== Segment start ==

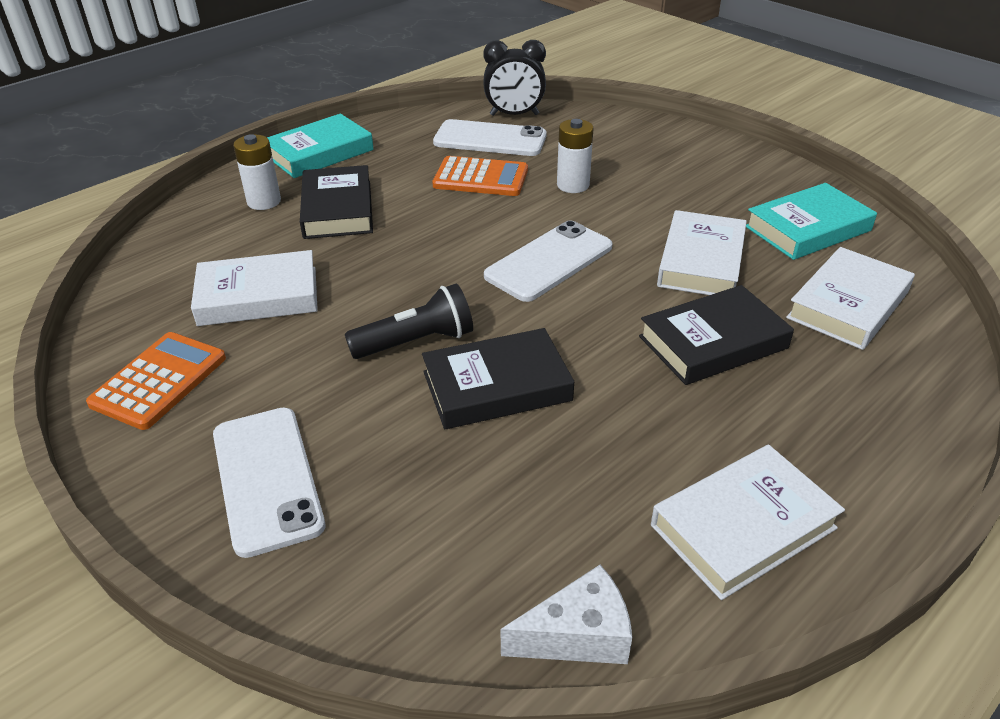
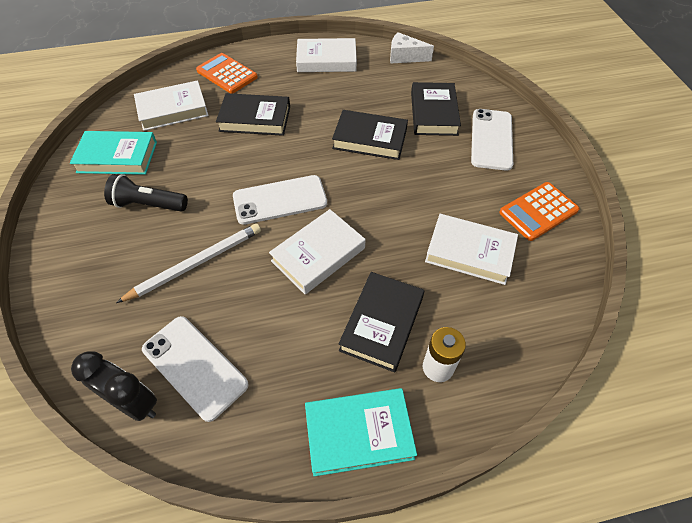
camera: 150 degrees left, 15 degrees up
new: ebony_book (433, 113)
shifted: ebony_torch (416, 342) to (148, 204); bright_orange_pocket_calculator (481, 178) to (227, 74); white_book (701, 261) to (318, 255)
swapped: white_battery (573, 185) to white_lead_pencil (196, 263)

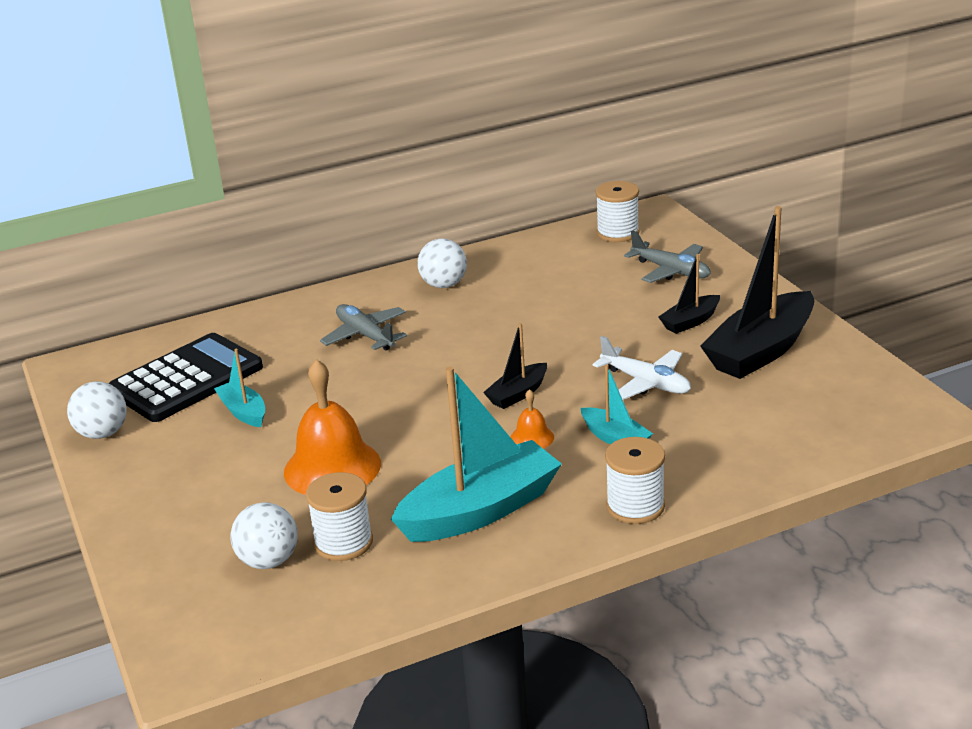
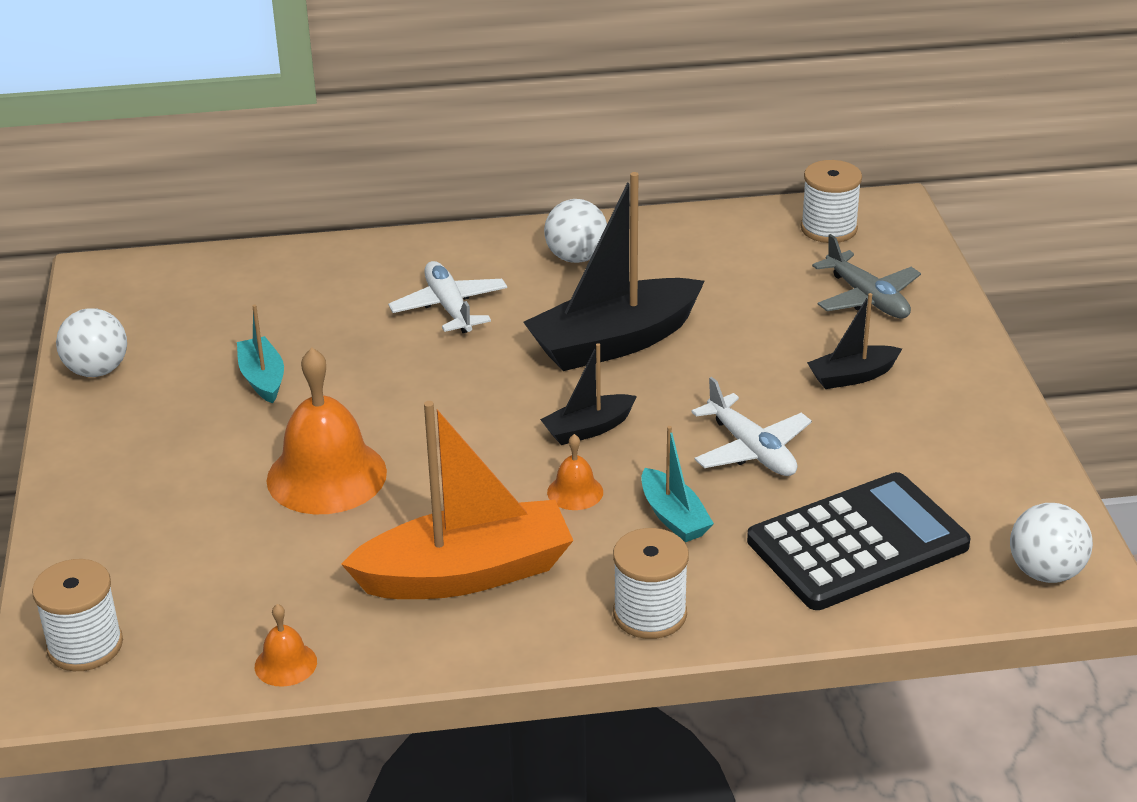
camera: 15 degrees right, 5 degrees up
new: bright_orange_school_bell (285, 664)
shifted: ebony_pocket_calculator (186, 379) to (857, 543); white_ball (268, 561) to (1045, 572); white_spool (343, 542) to (85, 646); ebony_sailboat (761, 351) to (614, 342)
repainted: gray_plane (365, 335) to white_plane (449, 307); aqua_sailboat (480, 510) to bright_orange_sailboat (466, 573)

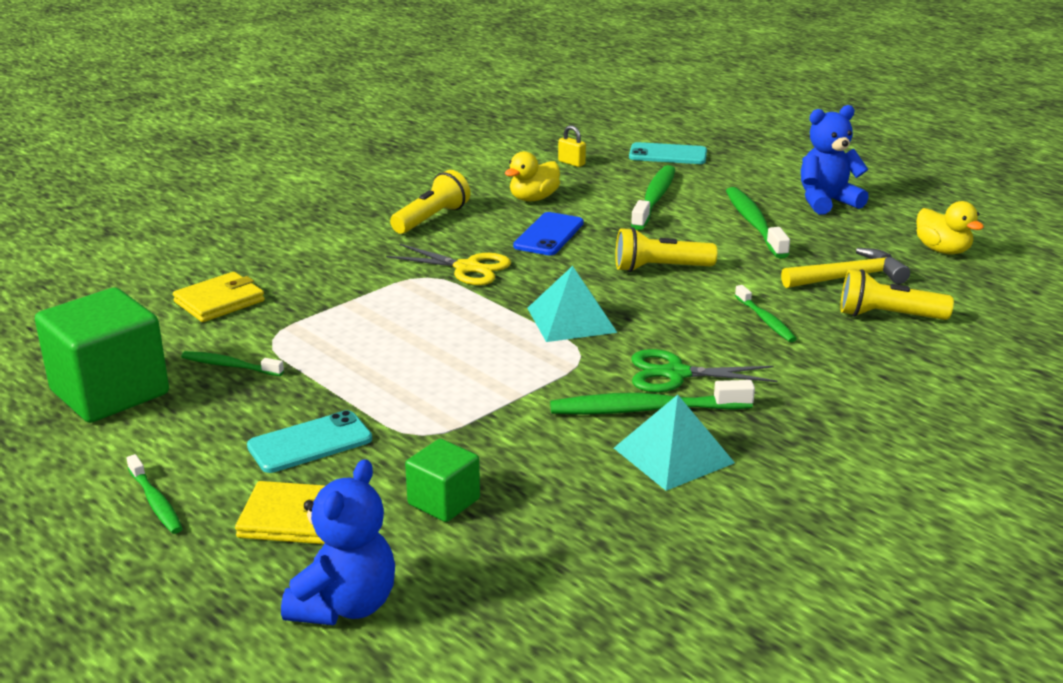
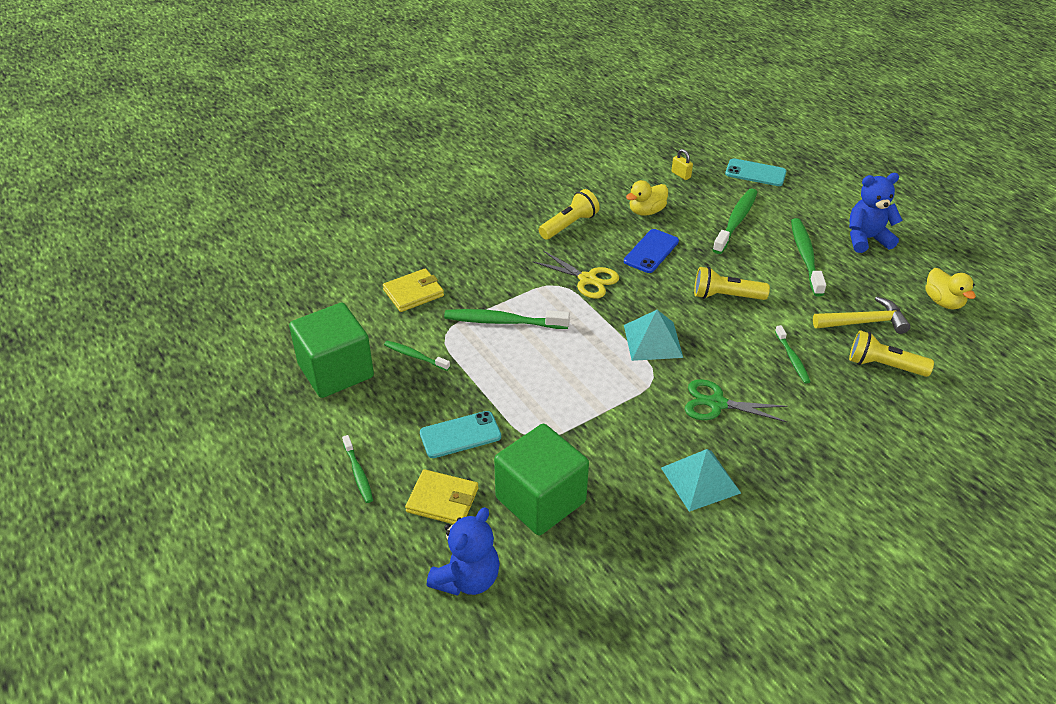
camera: 10 degrees right, 15 degrees up
shifted: green_toothbrush (647, 409) to (504, 322)
scaled: green_solid_cube (444, 501) = (540, 500) x1.90

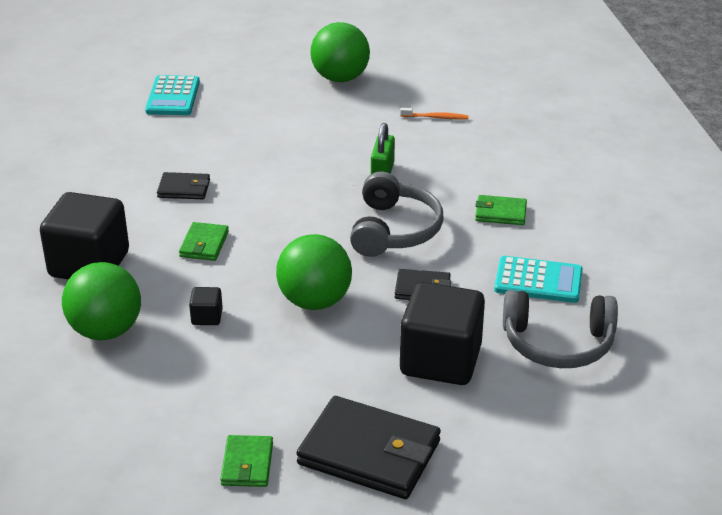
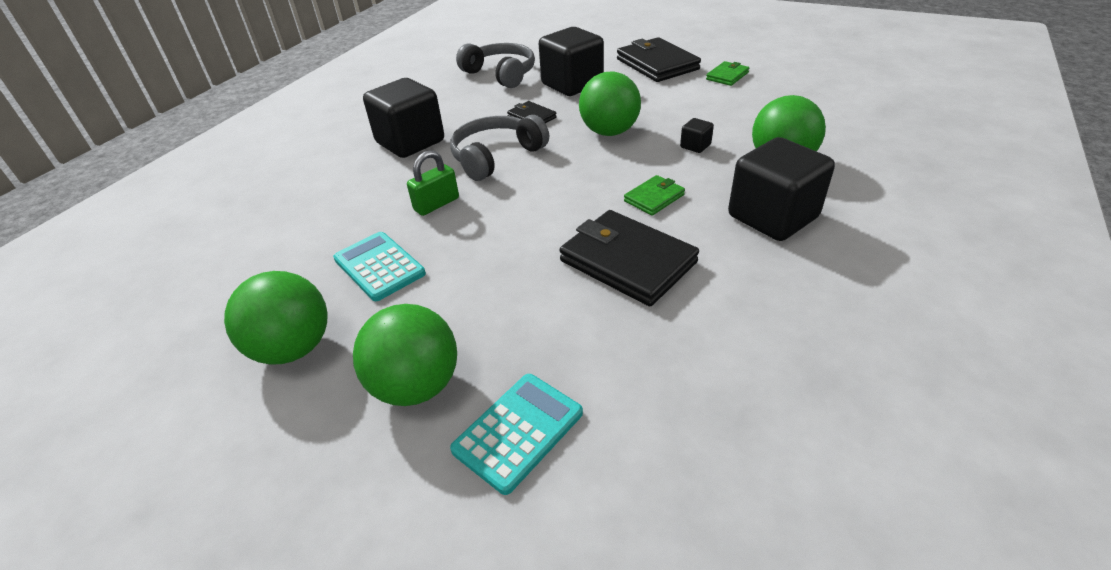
camera: 140 degrees left, 5 degrees up
gone: bright_orange_toothbrush (436, 117)
new: green_ball (416, 386)
shifted: aqua_pocket_calculator (538, 281) to (379, 266)
swapped: green_wallet (500, 213) to ebony_solid_cube (410, 142)
scaled: ebony_wallet (184, 189) = (627, 262) x1.96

== Segment end ==

§ **DIRECTIONS FOR THIS TASK**
Drop every picture, then write out the remaining entries above exactly as they appear.

§ **THE ANSWER**
camera: 150 degrees left, 15 degrees up
new: ebony_book (433, 113)
shifted: ebony_torch (416, 342) to (148, 204); bright_orange_pocket_calculator (481, 178) to (227, 74); white_book (701, 261) to (318, 255)
swapped: white_battery (573, 185) to white_lead_pencil (196, 263)

camera: 15 degrees right, 5 degrees up
new: bright_orange_school_bell (285, 664)
shifted: ebony_pocket_calculator (186, 379) to (857, 543); white_ball (268, 561) to (1045, 572); white_spool (343, 542) to (85, 646); ebony_sailboat (761, 351) to (614, 342)
repainted: gray_plane (365, 335) to white_plane (449, 307); aqua_sailboat (480, 510) to bright_orange_sailboat (466, 573)

camera: 10 degrees right, 15 degrees up
shifted: green_toothbrush (647, 409) to (504, 322)
scaled: green_solid_cube (444, 501) = (540, 500) x1.90

camera: 140 degrees left, 5 degrees up
gone: bright_orange_toothbrush (436, 117)
new: green_ball (416, 386)
shifted: aqua_pocket_calculator (538, 281) to (379, 266)
swapped: green_wallet (500, 213) to ebony_solid_cube (410, 142)
scaled: ebony_wallet (184, 189) = (627, 262) x1.96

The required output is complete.